[[ Given records open ]]
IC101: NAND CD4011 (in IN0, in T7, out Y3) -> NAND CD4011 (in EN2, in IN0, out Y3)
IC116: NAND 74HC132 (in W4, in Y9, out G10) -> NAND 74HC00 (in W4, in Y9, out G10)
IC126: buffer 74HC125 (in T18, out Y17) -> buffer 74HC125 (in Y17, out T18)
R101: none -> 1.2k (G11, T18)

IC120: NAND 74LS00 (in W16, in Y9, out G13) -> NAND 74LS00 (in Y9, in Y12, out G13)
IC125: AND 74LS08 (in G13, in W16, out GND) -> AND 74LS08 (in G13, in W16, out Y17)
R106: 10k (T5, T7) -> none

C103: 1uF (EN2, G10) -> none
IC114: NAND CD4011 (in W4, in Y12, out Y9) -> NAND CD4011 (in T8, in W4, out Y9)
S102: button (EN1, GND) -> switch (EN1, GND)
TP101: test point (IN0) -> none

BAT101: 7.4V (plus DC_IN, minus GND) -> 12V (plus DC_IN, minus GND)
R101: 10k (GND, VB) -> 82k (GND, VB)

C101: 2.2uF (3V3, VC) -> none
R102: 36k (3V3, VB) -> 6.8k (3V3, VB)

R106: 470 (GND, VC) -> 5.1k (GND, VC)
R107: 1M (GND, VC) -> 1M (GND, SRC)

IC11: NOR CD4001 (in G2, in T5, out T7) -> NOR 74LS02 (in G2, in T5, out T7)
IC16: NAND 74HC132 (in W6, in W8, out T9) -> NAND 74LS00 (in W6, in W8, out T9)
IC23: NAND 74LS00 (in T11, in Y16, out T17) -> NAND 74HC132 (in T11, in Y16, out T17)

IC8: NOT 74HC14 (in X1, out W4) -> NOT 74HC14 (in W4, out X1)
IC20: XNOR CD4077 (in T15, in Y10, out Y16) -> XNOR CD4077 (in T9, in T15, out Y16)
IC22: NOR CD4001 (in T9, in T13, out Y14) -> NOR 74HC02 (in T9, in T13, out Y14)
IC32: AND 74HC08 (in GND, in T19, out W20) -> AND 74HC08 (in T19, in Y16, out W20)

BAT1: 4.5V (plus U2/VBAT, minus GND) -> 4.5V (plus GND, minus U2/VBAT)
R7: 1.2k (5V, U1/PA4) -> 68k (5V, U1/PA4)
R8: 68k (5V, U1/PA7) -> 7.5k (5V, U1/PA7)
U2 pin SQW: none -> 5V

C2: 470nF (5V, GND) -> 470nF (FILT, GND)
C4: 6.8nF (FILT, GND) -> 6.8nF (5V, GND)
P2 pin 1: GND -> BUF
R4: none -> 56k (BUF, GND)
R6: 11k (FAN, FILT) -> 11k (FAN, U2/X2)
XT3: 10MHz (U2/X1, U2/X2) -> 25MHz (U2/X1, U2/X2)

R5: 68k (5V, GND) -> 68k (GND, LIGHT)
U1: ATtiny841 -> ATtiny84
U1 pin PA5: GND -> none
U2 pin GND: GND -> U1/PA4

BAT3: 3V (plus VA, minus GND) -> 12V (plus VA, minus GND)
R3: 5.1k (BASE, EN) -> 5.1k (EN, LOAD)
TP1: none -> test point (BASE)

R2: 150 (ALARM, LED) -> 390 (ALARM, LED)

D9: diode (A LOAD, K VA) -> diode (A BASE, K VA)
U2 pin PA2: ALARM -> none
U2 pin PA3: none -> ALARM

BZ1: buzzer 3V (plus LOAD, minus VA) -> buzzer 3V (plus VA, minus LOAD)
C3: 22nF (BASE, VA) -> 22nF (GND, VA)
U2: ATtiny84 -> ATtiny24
[[ Given records closed ]]
*What to do*. Lines with the word "plus" in them should be copied from the preceding records.

*Exercise response*.
BAT101: 7.4V (plus DC_IN, minus GND) -> 12V (plus DC_IN, minus GND)
BAT1: 4.5V (plus U2/VBAT, minus GND) -> 4.5V (plus GND, minus U2/VBAT)
BAT3: 3V (plus VA, minus GND) -> 12V (plus VA, minus GND)
BZ1: buzzer 3V (plus LOAD, minus VA) -> buzzer 3V (plus VA, minus LOAD)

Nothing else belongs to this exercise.